### [TASK TO CARRY OUT]
Print the data that follows word for word, leaving out any picture.

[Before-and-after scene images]
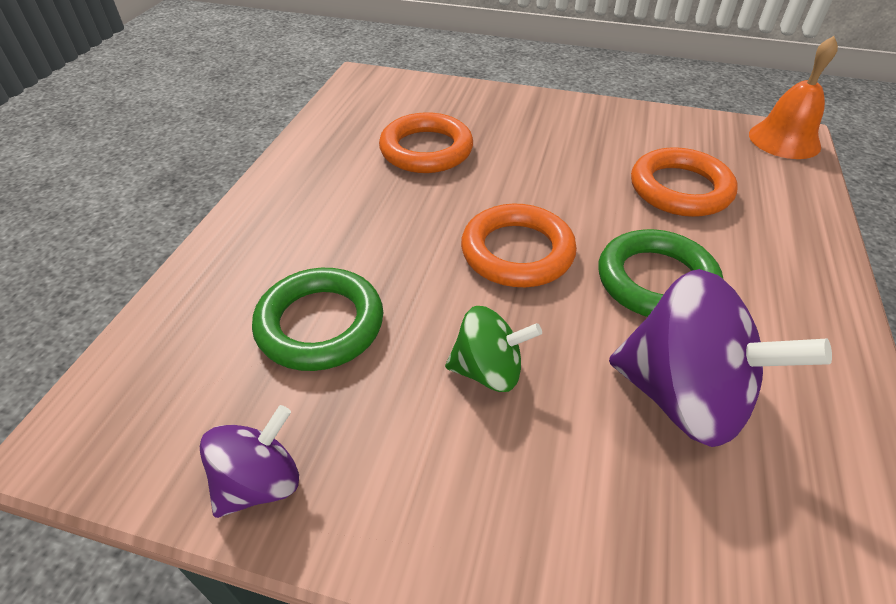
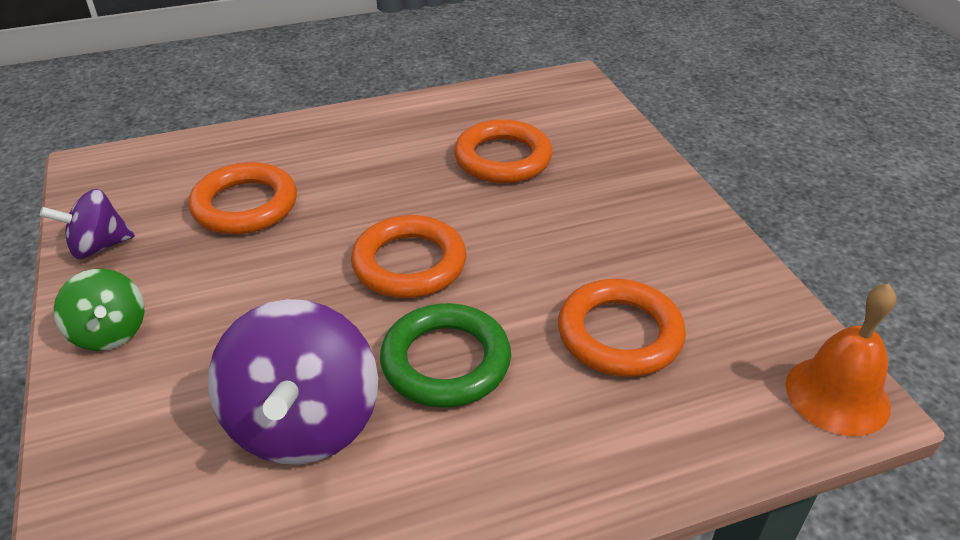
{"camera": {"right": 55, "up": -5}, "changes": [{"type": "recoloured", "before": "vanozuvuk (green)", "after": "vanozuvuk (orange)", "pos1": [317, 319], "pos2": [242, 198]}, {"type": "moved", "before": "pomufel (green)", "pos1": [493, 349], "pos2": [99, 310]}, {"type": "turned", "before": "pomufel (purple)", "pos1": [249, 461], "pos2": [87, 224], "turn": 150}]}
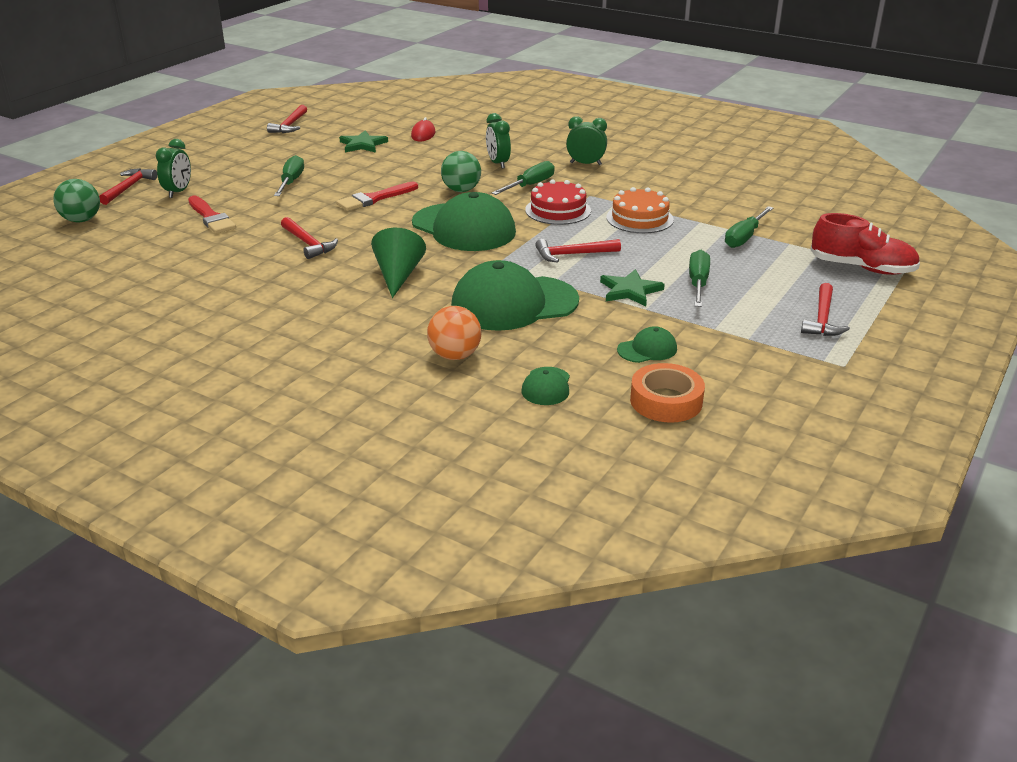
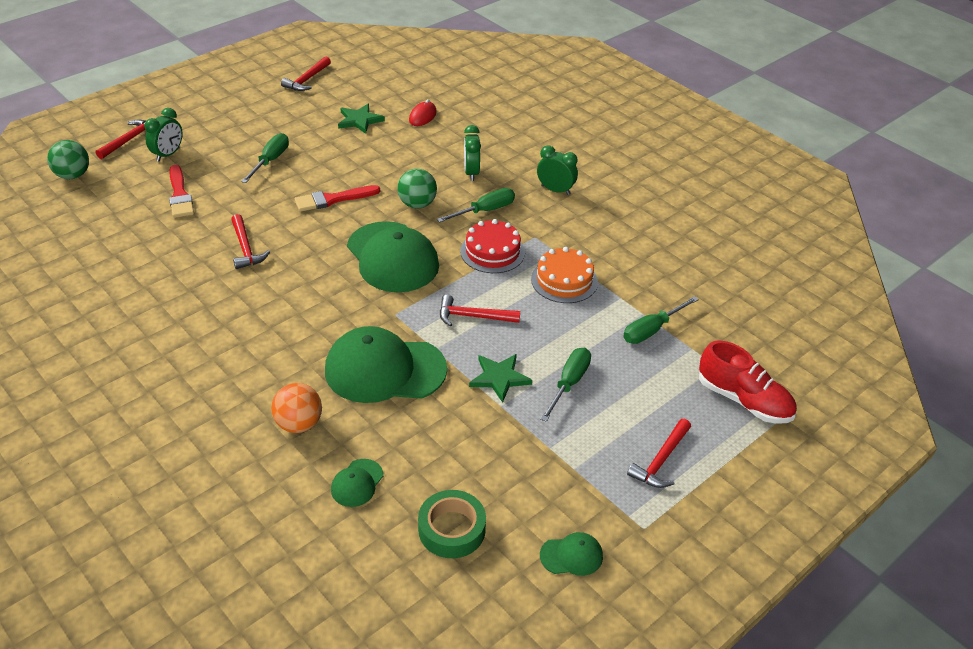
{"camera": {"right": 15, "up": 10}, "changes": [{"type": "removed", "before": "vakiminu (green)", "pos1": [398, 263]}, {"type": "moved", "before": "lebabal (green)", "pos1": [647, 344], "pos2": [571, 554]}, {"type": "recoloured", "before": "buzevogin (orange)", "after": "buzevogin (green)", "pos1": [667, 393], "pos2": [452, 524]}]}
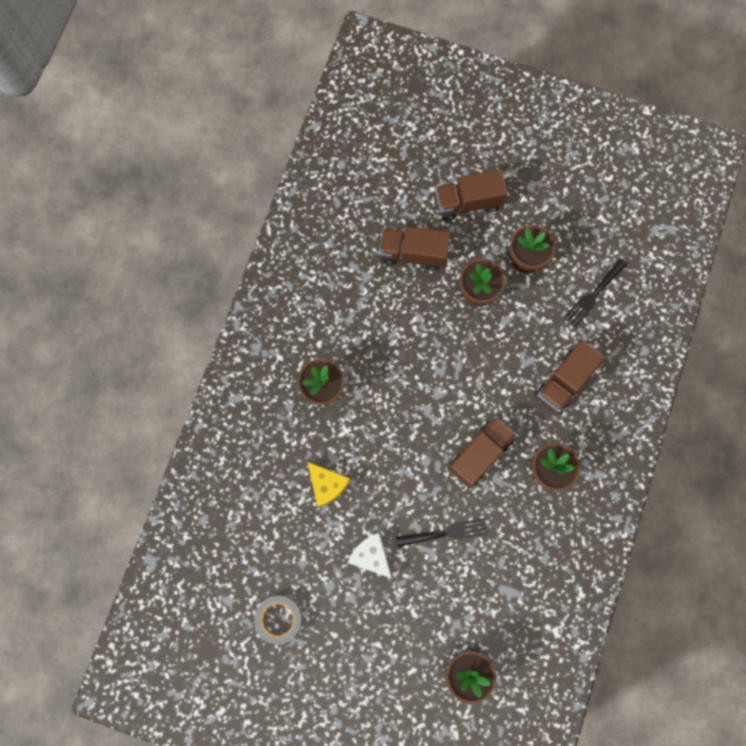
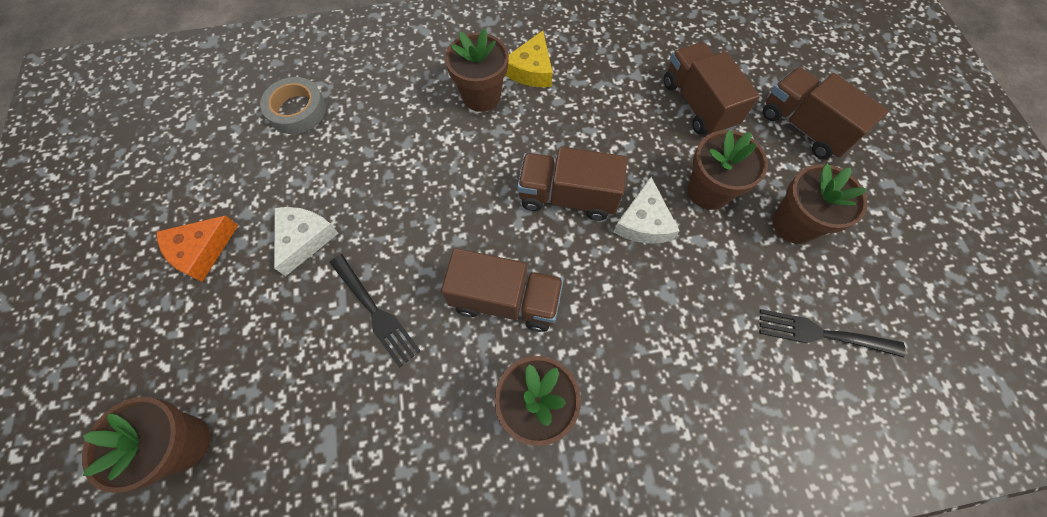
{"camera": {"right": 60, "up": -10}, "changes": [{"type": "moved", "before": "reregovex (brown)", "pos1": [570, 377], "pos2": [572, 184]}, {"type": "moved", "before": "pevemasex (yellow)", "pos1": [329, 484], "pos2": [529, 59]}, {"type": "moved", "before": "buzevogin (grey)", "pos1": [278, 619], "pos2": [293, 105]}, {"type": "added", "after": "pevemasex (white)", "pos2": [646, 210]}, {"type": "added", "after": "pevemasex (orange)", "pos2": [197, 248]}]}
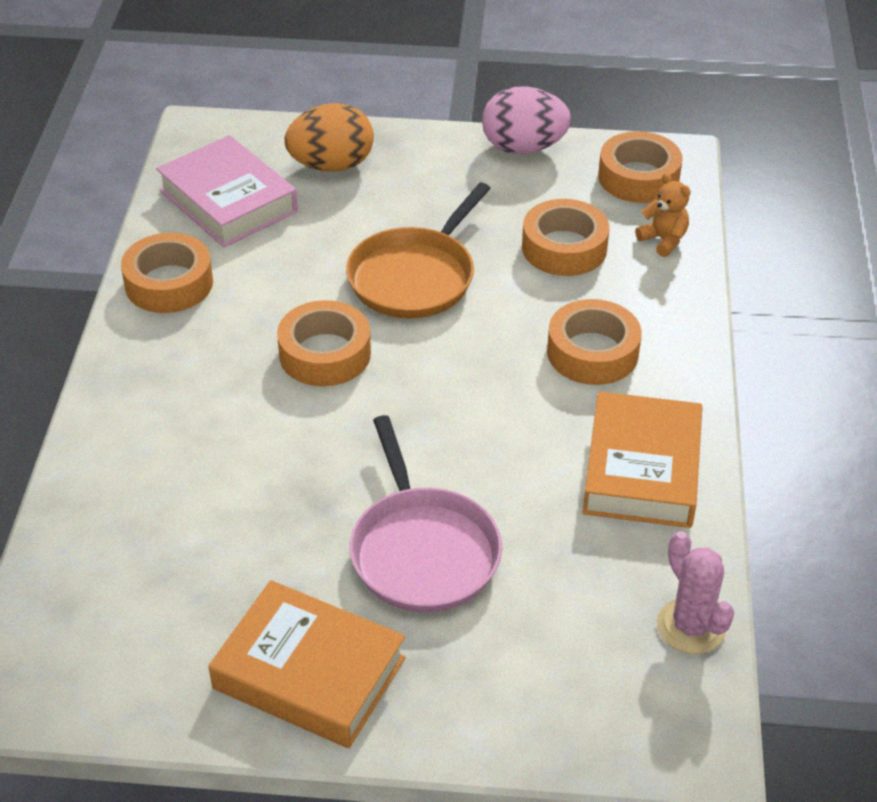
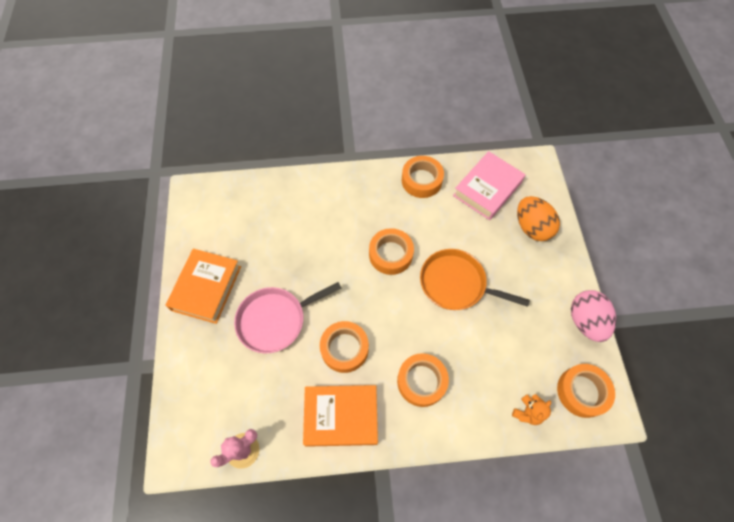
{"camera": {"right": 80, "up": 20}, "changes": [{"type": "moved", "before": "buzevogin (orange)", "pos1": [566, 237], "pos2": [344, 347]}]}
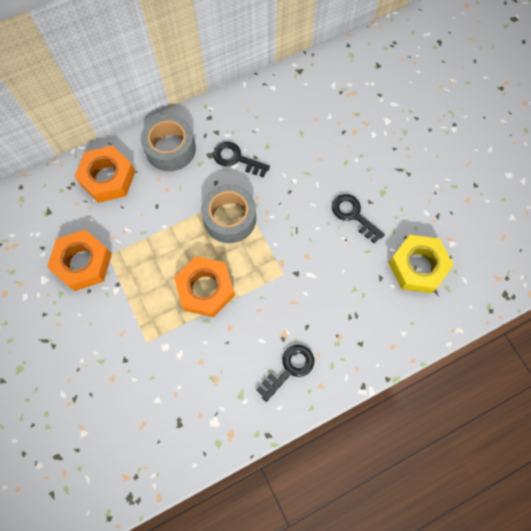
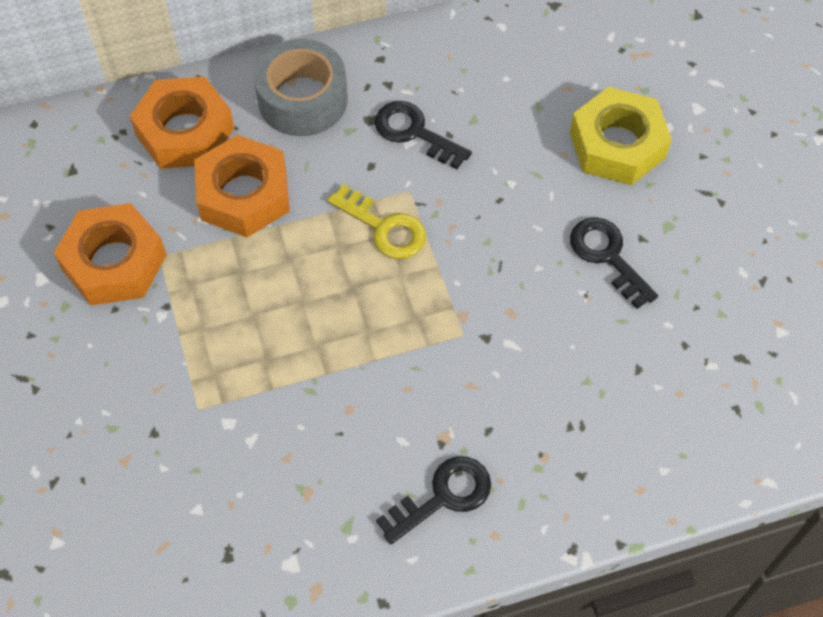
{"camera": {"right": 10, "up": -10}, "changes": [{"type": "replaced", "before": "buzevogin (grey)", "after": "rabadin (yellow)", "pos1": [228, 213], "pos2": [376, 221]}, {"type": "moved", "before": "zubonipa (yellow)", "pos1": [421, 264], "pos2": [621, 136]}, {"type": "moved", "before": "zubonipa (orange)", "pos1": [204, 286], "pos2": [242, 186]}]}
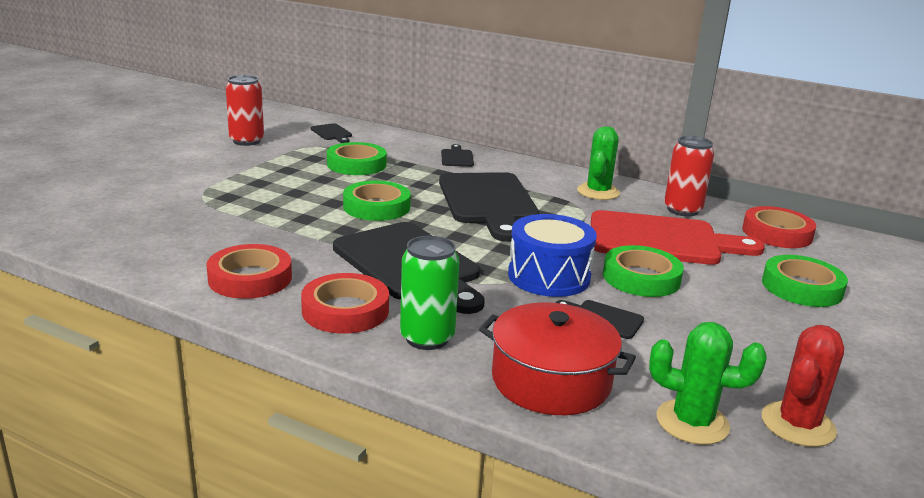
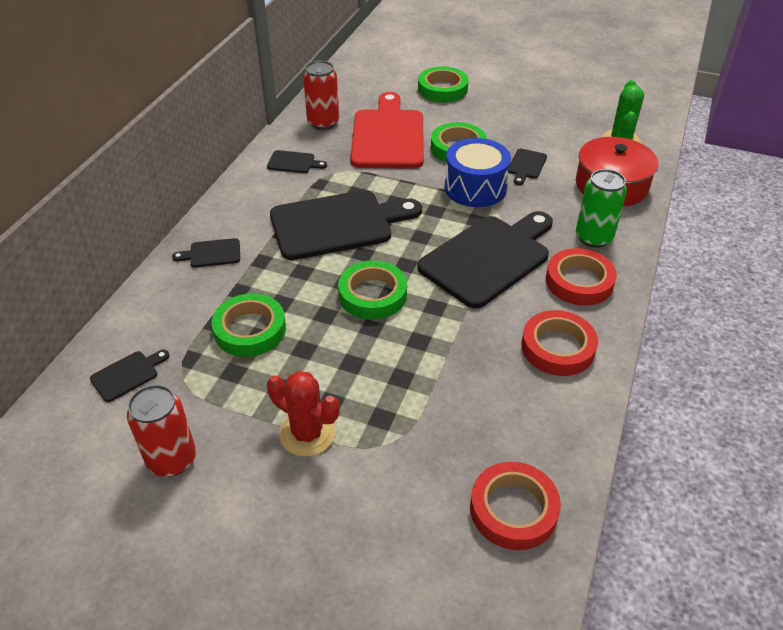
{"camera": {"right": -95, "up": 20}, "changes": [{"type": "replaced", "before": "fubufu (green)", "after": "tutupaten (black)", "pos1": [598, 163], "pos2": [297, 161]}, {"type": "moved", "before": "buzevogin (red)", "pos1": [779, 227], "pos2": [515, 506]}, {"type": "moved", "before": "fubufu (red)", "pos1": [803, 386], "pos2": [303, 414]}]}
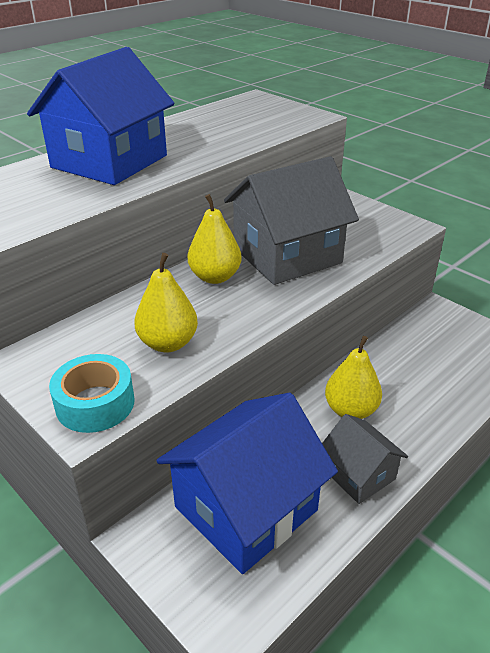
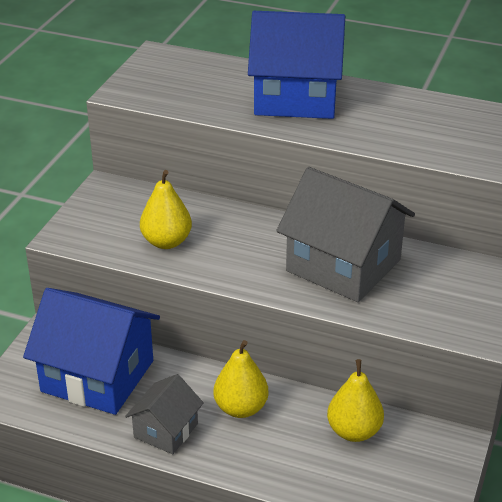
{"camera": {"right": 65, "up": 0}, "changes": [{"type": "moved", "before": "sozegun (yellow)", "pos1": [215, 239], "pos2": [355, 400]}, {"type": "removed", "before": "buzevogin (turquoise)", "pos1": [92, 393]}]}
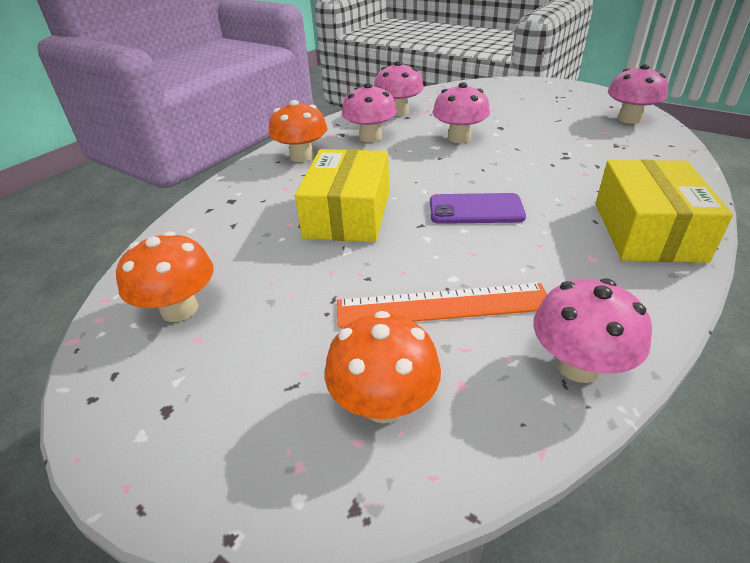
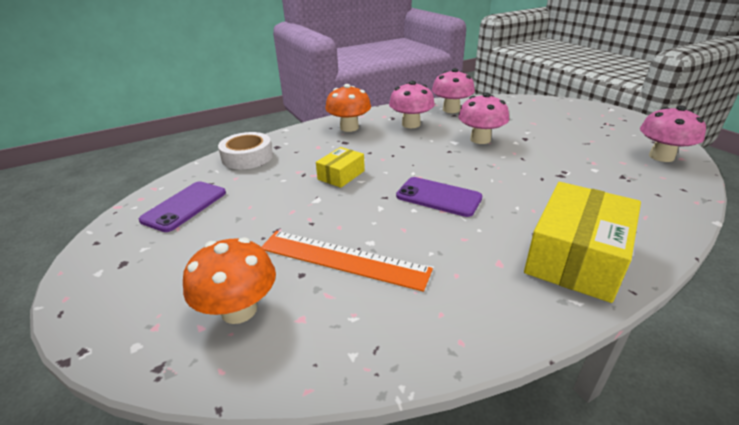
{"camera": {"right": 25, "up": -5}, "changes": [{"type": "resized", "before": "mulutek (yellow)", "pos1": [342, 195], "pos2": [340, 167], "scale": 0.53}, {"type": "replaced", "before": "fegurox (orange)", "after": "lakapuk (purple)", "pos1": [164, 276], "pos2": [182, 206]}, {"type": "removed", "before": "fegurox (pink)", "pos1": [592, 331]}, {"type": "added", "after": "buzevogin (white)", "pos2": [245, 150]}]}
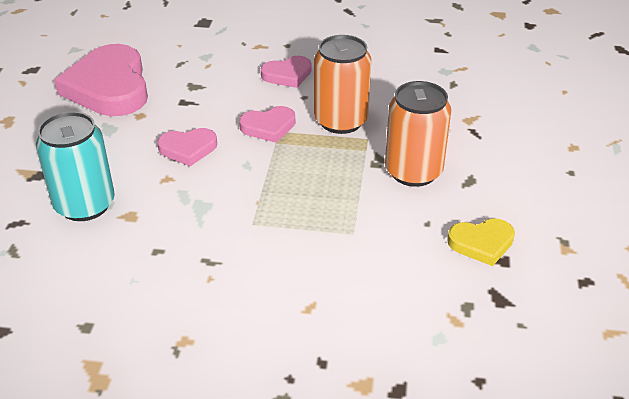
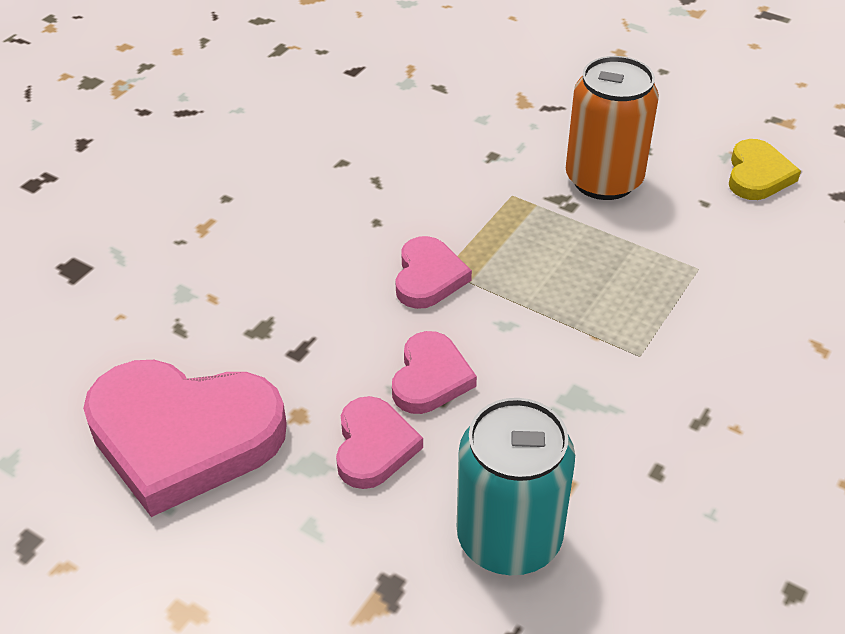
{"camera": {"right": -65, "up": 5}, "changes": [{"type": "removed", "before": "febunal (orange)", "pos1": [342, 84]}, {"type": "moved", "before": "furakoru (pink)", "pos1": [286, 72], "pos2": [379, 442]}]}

### [ANSWER]
{"camera": {"right": 55, "up": -5}, "changes": [{"type": "recoloured", "before": "vanozuvuk (green)", "after": "vanozuvuk (orange)", "pos1": [317, 319], "pos2": [242, 198]}, {"type": "moved", "before": "pomufel (green)", "pos1": [493, 349], "pos2": [99, 310]}, {"type": "turned", "before": "pomufel (purple)", "pos1": [249, 461], "pos2": [87, 224], "turn": 150}]}
{"camera": {"right": 15, "up": 10}, "changes": [{"type": "removed", "before": "vakiminu (green)", "pos1": [398, 263]}, {"type": "moved", "before": "lebabal (green)", "pos1": [647, 344], "pos2": [571, 554]}, {"type": "recoloured", "before": "buzevogin (orange)", "after": "buzevogin (green)", "pos1": [667, 393], "pos2": [452, 524]}]}
{"camera": {"right": 60, "up": -10}, "changes": [{"type": "moved", "before": "reregovex (brown)", "pos1": [570, 377], "pos2": [572, 184]}, {"type": "moved", "before": "pevemasex (yellow)", "pos1": [329, 484], "pos2": [529, 59]}, {"type": "moved", "before": "buzevogin (grey)", "pos1": [278, 619], "pos2": [293, 105]}, {"type": "added", "after": "pevemasex (white)", "pos2": [646, 210]}, {"type": "added", "after": "pevemasex (orange)", "pos2": [197, 248]}]}
{"camera": {"right": 80, "up": 20}, "changes": [{"type": "moved", "before": "buzevogin (orange)", "pos1": [566, 237], "pos2": [344, 347]}]}
{"camera": {"right": 10, "up": -10}, "changes": [{"type": "replaced", "before": "buzevogin (grey)", "after": "rabadin (yellow)", "pos1": [228, 213], "pos2": [376, 221]}, {"type": "moved", "before": "zubonipa (yellow)", "pos1": [421, 264], "pos2": [621, 136]}, {"type": "moved", "before": "zubonipa (orange)", "pos1": [204, 286], "pos2": [242, 186]}]}
{"camera": {"right": -95, "up": 20}, "changes": [{"type": "replaced", "before": "fubufu (green)", "after": "tutupaten (black)", "pos1": [598, 163], "pos2": [297, 161]}, {"type": "moved", "before": "buzevogin (red)", "pos1": [779, 227], "pos2": [515, 506]}, {"type": "moved", "before": "fubufu (red)", "pos1": [803, 386], "pos2": [303, 414]}]}
{"camera": {"right": 65, "up": 0}, "changes": [{"type": "moved", "before": "sozegun (yellow)", "pos1": [215, 239], "pos2": [355, 400]}, {"type": "removed", "before": "buzevogin (turquoise)", "pos1": [92, 393]}]}
{"camera": {"right": 25, "up": -5}, "changes": [{"type": "resized", "before": "mulutek (yellow)", "pos1": [342, 195], "pos2": [340, 167], "scale": 0.53}, {"type": "replaced", "before": "fegurox (orange)", "after": "lakapuk (purple)", "pos1": [164, 276], "pos2": [182, 206]}, {"type": "removed", "before": "fegurox (pink)", "pos1": [592, 331]}, {"type": "added", "after": "buzevogin (white)", "pos2": [245, 150]}]}
{"camera": {"right": -65, "up": 5}, "changes": [{"type": "removed", "before": "febunal (orange)", "pos1": [342, 84]}, {"type": "moved", "before": "furakoru (pink)", "pos1": [286, 72], "pos2": [379, 442]}]}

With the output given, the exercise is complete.